*** Opening of RECORD EXCERPTS ***

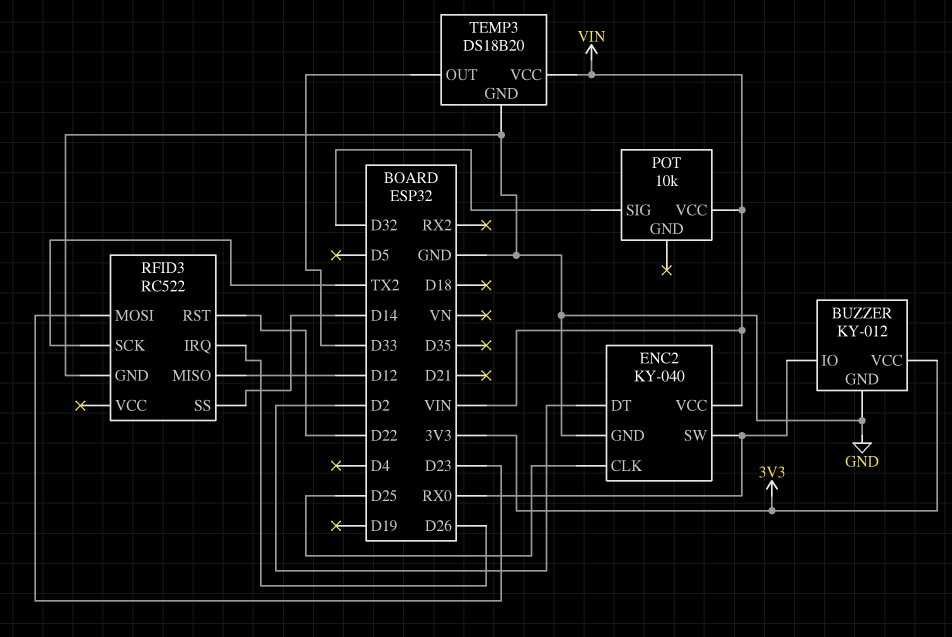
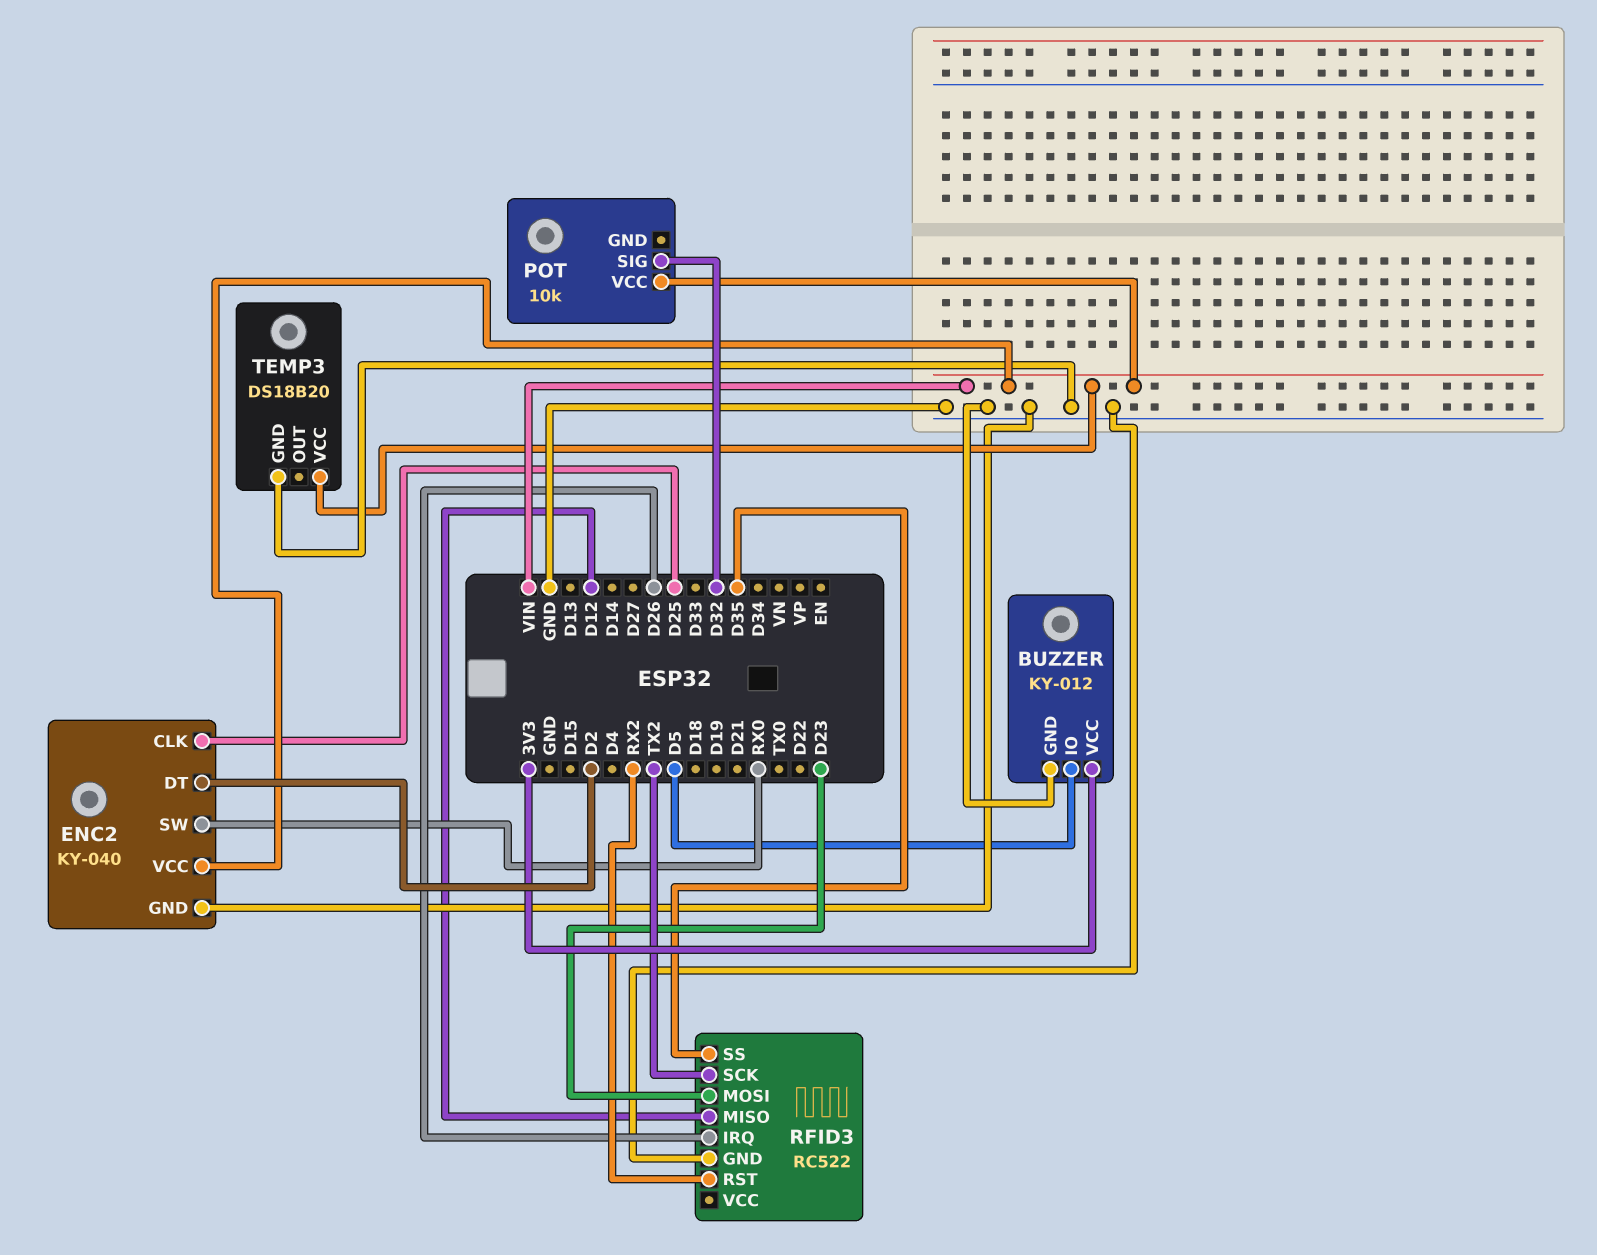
BUZZER pin IO: RX0 -> D5
RFID3 pin RST: D22 -> RX2
RFID3 pin SS: D14 -> D35
TEMP3 pin OUT: D33 -> none

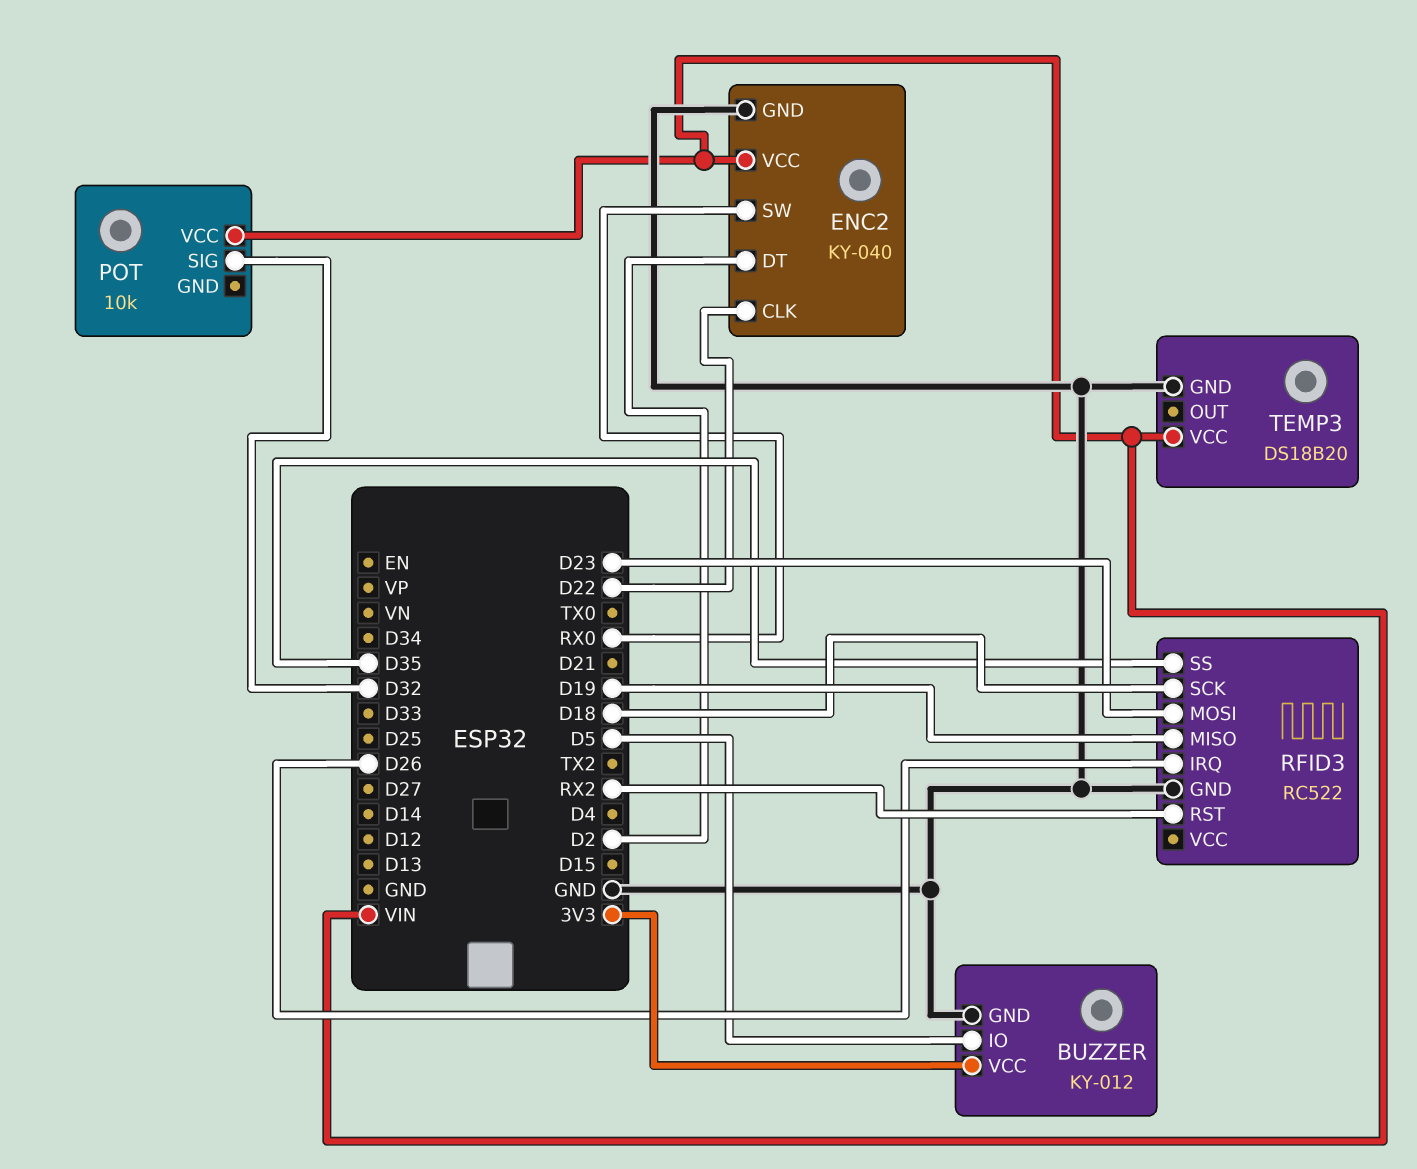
ENC2 pin CLK: D25 -> D22
RFID3 pin MISO: D12 -> D19
RFID3 pin SCK: TX2 -> D18

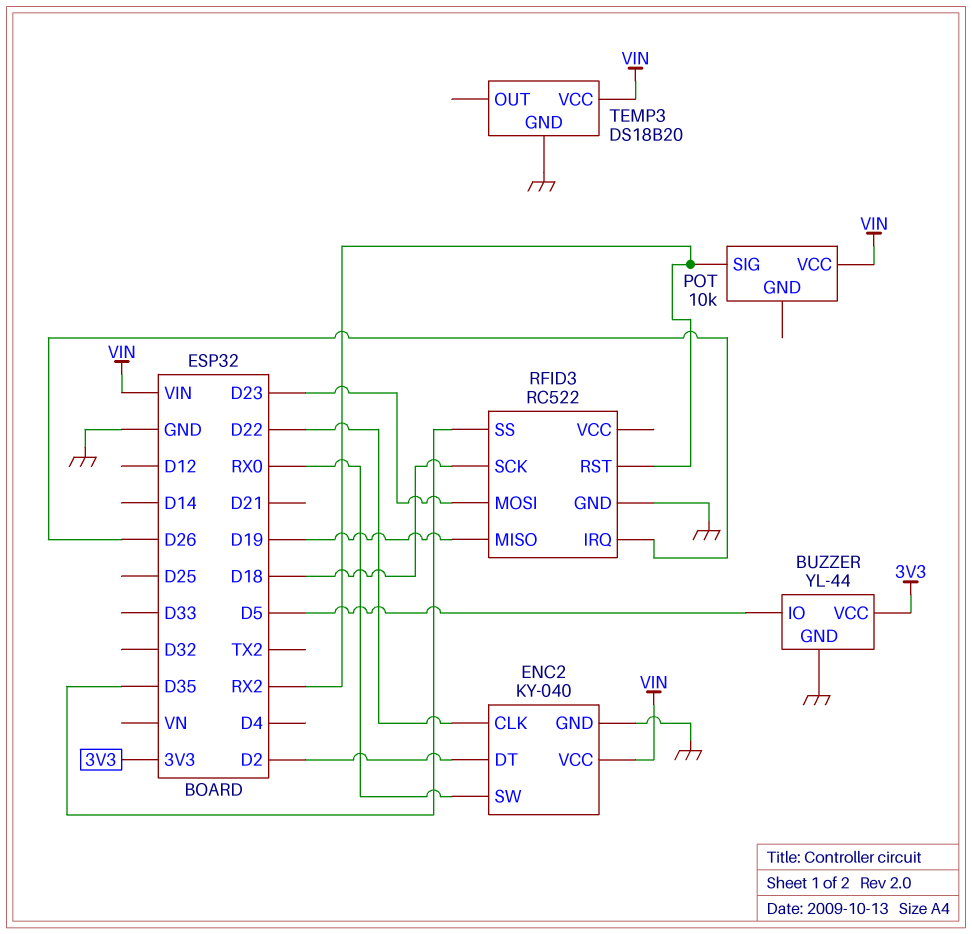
BUZZER: KY-012 -> YL-44
POT pin SIG: D32 -> RX2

*** Close of RECORD EXCERPTS ***

WORK INSTRUCTION:
A verbatim rendering of the listing above is required, without any of its pictures.

RESULT FOR THIS EXERCISE:
BUZZER pin IO: RX0 -> D5
RFID3 pin RST: D22 -> RX2
RFID3 pin SS: D14 -> D35
TEMP3 pin OUT: D33 -> none

ENC2 pin CLK: D25 -> D22
RFID3 pin MISO: D12 -> D19
RFID3 pin SCK: TX2 -> D18

BUZZER: KY-012 -> YL-44
POT pin SIG: D32 -> RX2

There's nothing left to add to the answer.